» **GIVEN ENTRIES**:

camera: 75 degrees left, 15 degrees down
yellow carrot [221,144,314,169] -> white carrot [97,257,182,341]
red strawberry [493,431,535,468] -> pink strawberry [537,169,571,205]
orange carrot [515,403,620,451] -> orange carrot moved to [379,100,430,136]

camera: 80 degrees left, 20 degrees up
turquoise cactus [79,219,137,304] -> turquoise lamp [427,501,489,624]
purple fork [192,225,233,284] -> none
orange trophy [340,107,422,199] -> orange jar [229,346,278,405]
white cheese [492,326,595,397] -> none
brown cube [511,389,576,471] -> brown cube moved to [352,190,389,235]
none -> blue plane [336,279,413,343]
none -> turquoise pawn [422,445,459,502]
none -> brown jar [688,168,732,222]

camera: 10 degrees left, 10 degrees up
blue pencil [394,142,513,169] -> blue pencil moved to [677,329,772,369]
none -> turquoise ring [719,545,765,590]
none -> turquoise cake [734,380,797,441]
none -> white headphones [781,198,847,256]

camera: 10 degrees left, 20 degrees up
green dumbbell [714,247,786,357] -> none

» **TRY IT**:
Nothing but the lines from the one with "camera: 10 degrees left, 20 degrees up" to the last line of the data should appear in the answer, each exactly as it stands.

» **RESULT**:
camera: 10 degrees left, 20 degrees up
green dumbbell [714,247,786,357] -> none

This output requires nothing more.